# EXERCISE:
Search the records below for the word "green". Copy each line where it occurs.

# ENTRIES SHOWN:
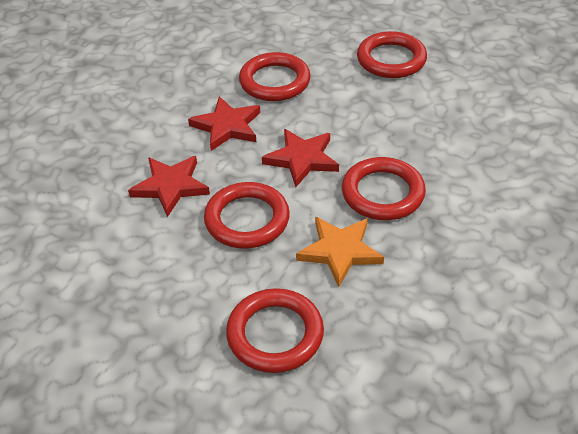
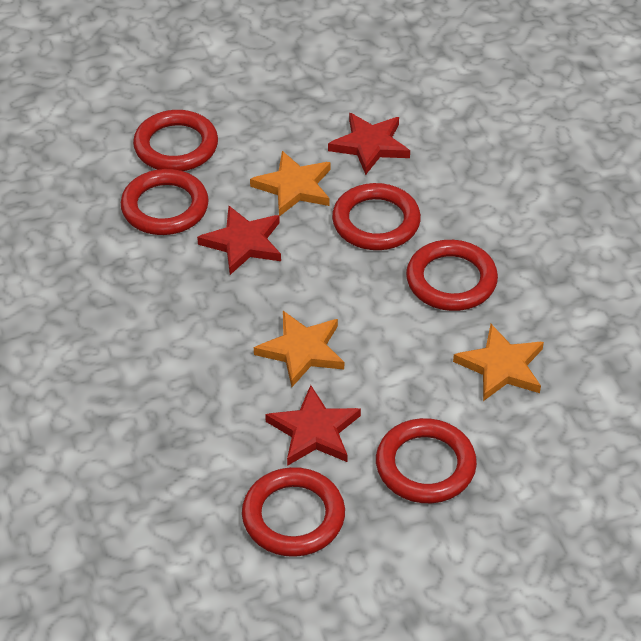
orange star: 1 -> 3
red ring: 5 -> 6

==

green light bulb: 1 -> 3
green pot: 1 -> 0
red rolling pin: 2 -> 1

---

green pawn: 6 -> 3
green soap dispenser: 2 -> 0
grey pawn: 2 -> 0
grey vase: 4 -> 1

# RESULT OF THIS EXERCISE:
green light bulb: 1 -> 3
green pot: 1 -> 0
green pawn: 6 -> 3
green soap dispenser: 2 -> 0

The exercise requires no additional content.